**Data records:**
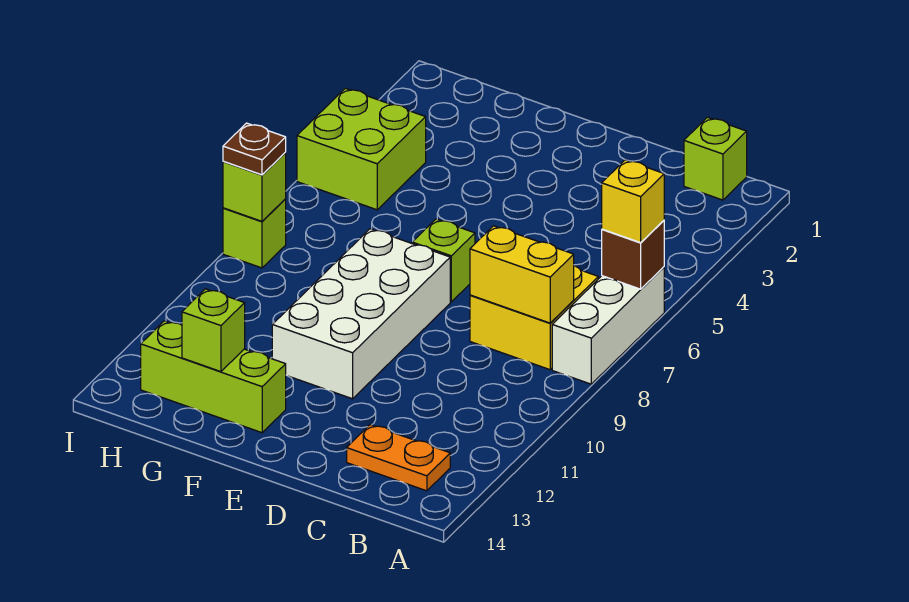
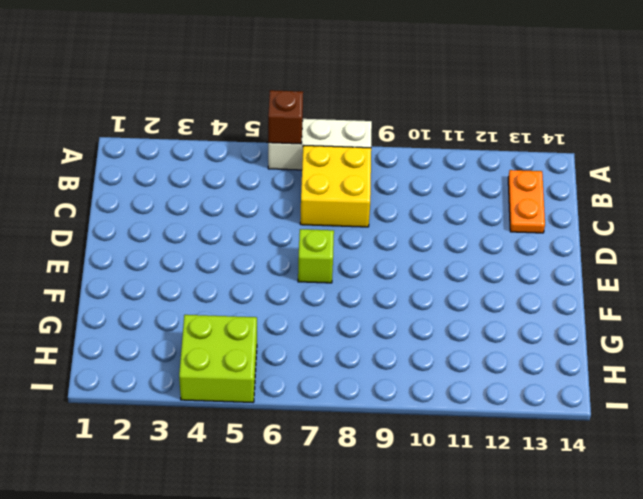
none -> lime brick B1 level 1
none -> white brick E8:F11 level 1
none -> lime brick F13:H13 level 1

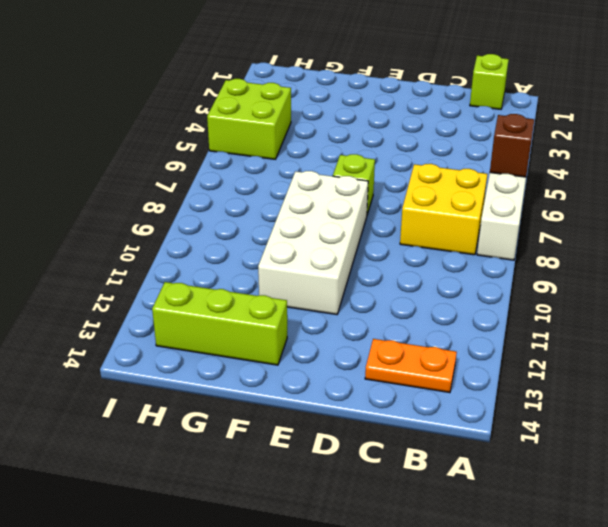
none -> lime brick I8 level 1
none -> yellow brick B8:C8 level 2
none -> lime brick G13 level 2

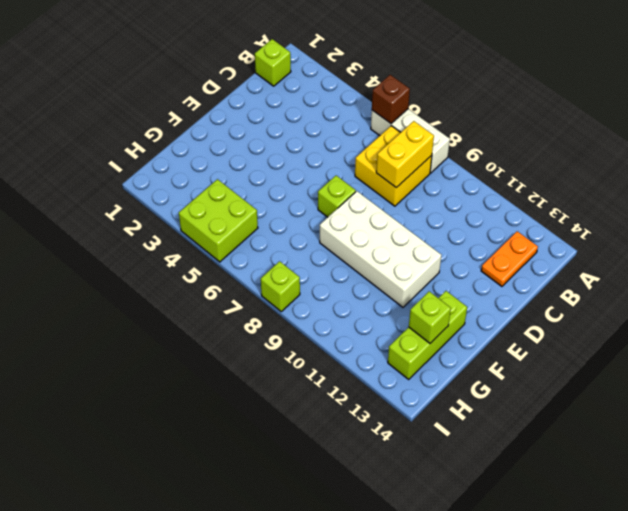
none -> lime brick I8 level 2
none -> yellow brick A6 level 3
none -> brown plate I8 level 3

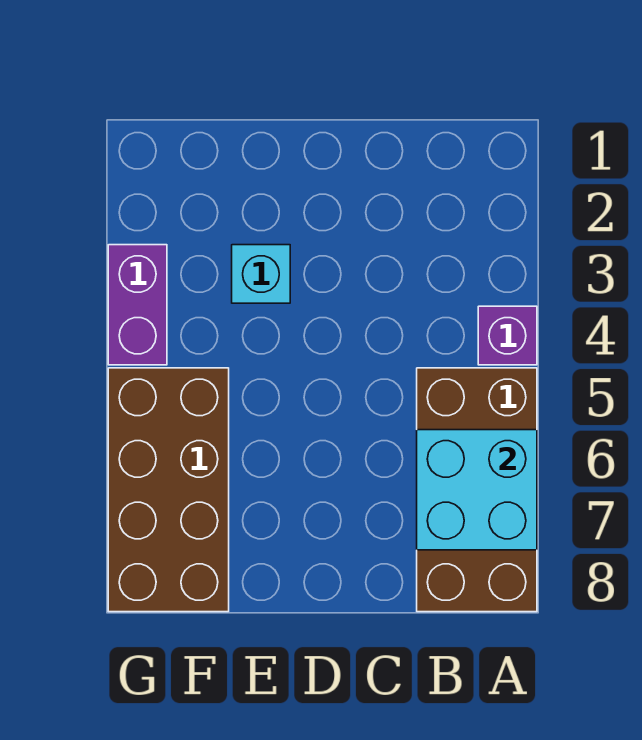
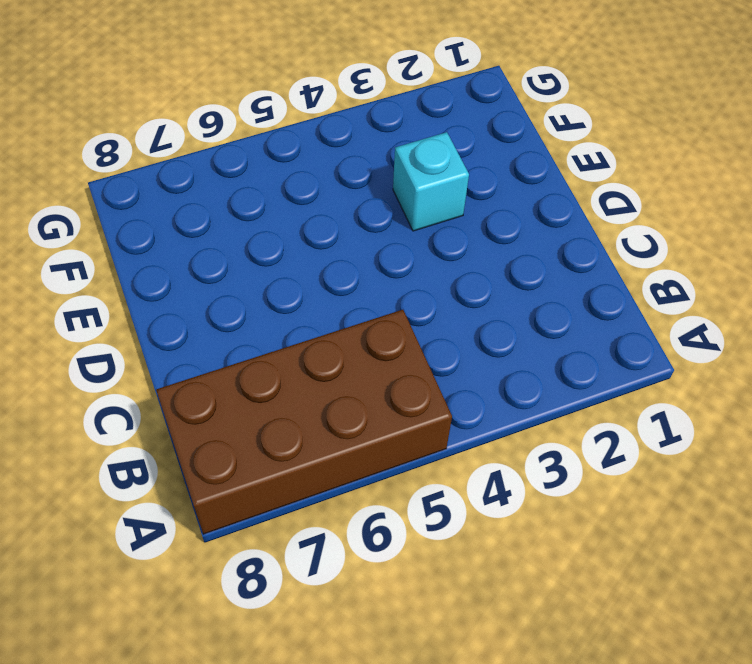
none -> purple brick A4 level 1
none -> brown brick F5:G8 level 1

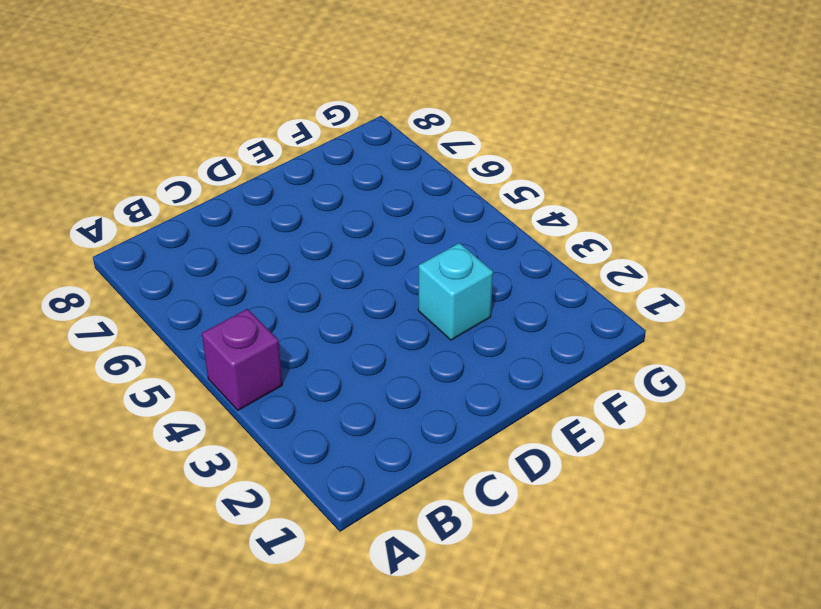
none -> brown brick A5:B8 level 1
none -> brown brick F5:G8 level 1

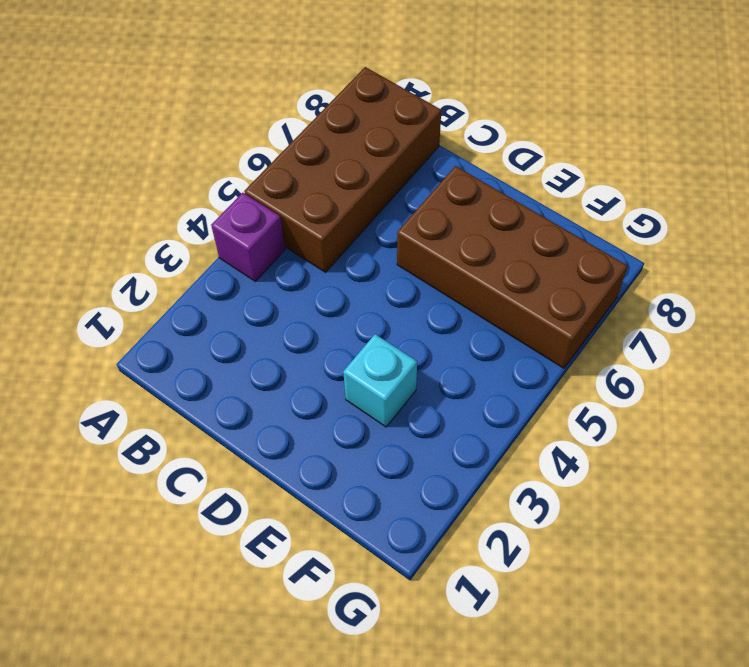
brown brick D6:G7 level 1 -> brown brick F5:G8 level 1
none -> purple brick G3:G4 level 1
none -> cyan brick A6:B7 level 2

**What is expected:**
What you return must match, character for character, the lines above from the one with "none -> lime brick G13 level 2" through the one with "none -> purple brick G3:G4 level 1", minus any pictures.

**Answer to the problem:**
none -> lime brick G13 level 2

none -> lime brick I8 level 2
none -> yellow brick A6 level 3
none -> brown plate I8 level 3

none -> purple brick A4 level 1
none -> brown brick F5:G8 level 1

none -> brown brick A5:B8 level 1
none -> brown brick F5:G8 level 1

brown brick D6:G7 level 1 -> brown brick F5:G8 level 1
none -> purple brick G3:G4 level 1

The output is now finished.